**WRITTEN EXERCISE**
Return every line of the material below, unchanged and in the same order.

(Stored data)
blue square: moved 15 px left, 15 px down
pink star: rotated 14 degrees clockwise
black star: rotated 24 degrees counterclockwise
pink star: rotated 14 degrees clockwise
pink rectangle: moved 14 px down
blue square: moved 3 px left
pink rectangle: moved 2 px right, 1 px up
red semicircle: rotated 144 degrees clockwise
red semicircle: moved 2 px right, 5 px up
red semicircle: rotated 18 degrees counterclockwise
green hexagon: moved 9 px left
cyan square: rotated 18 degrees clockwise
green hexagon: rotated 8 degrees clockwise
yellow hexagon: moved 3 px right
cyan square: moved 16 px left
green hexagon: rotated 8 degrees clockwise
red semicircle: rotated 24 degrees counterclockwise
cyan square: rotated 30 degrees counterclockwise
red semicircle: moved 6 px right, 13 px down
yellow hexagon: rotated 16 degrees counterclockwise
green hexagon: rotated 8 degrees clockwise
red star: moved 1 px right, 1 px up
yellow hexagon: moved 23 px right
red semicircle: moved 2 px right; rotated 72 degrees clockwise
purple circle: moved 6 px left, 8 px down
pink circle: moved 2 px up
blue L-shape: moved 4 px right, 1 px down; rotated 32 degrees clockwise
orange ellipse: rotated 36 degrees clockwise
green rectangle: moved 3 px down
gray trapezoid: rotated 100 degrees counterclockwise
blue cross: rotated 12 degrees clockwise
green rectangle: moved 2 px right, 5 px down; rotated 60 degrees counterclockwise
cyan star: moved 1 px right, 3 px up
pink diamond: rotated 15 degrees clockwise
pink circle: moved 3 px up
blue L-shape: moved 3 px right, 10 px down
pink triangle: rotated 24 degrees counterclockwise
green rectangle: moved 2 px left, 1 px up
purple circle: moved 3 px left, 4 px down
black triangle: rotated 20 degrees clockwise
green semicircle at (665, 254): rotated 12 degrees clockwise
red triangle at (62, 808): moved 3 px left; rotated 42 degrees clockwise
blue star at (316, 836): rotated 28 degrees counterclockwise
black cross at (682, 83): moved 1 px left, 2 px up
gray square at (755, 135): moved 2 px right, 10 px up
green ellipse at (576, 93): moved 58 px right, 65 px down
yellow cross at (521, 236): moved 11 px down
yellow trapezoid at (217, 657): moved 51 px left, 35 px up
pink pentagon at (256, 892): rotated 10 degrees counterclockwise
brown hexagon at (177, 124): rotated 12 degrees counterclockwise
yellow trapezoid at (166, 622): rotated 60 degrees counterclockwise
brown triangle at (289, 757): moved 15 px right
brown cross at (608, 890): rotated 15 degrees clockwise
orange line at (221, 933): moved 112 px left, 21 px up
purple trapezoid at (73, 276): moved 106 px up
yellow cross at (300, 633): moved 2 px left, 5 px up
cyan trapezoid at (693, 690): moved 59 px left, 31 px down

**EXERCISE OUTPUT**
blue square: moved 15 px left, 15 px down
pink star: rotated 14 degrees clockwise
black star: rotated 24 degrees counterclockwise
pink star: rotated 14 degrees clockwise
pink rectangle: moved 14 px down
blue square: moved 3 px left
pink rectangle: moved 2 px right, 1 px up
red semicircle: rotated 144 degrees clockwise
red semicircle: moved 2 px right, 5 px up
red semicircle: rotated 18 degrees counterclockwise
green hexagon: moved 9 px left
cyan square: rotated 18 degrees clockwise
green hexagon: rotated 8 degrees clockwise
yellow hexagon: moved 3 px right
cyan square: moved 16 px left
green hexagon: rotated 8 degrees clockwise
red semicircle: rotated 24 degrees counterclockwise
cyan square: rotated 30 degrees counterclockwise
red semicircle: moved 6 px right, 13 px down
yellow hexagon: rotated 16 degrees counterclockwise
green hexagon: rotated 8 degrees clockwise
red star: moved 1 px right, 1 px up
yellow hexagon: moved 23 px right
red semicircle: moved 2 px right; rotated 72 degrees clockwise
purple circle: moved 6 px left, 8 px down
pink circle: moved 2 px up
blue L-shape: moved 4 px right, 1 px down; rotated 32 degrees clockwise
orange ellipse: rotated 36 degrees clockwise
green rectangle: moved 3 px down
gray trapezoid: rotated 100 degrees counterclockwise
blue cross: rotated 12 degrees clockwise
green rectangle: moved 2 px right, 5 px down; rotated 60 degrees counterclockwise
cyan star: moved 1 px right, 3 px up
pink diamond: rotated 15 degrees clockwise
pink circle: moved 3 px up
blue L-shape: moved 3 px right, 10 px down
pink triangle: rotated 24 degrees counterclockwise
green rectangle: moved 2 px left, 1 px up
purple circle: moved 3 px left, 4 px down
black triangle: rotated 20 degrees clockwise
green semicircle at (665, 254): rotated 12 degrees clockwise
red triangle at (62, 808): moved 3 px left; rotated 42 degrees clockwise
blue star at (316, 836): rotated 28 degrees counterclockwise
black cross at (682, 83): moved 1 px left, 2 px up
gray square at (755, 135): moved 2 px right, 10 px up
green ellipse at (576, 93): moved 58 px right, 65 px down
yellow cross at (521, 236): moved 11 px down
yellow trapezoid at (217, 657): moved 51 px left, 35 px up
pink pentagon at (256, 892): rotated 10 degrees counterclockwise
brown hexagon at (177, 124): rotated 12 degrees counterclockwise
yellow trapezoid at (166, 622): rotated 60 degrees counterclockwise
brown triangle at (289, 757): moved 15 px right
brown cross at (608, 890): rotated 15 degrees clockwise
orange line at (221, 933): moved 112 px left, 21 px up
purple trapezoid at (73, 276): moved 106 px up
yellow cross at (300, 633): moved 2 px left, 5 px up
cyan trapezoid at (693, 690): moved 59 px left, 31 px down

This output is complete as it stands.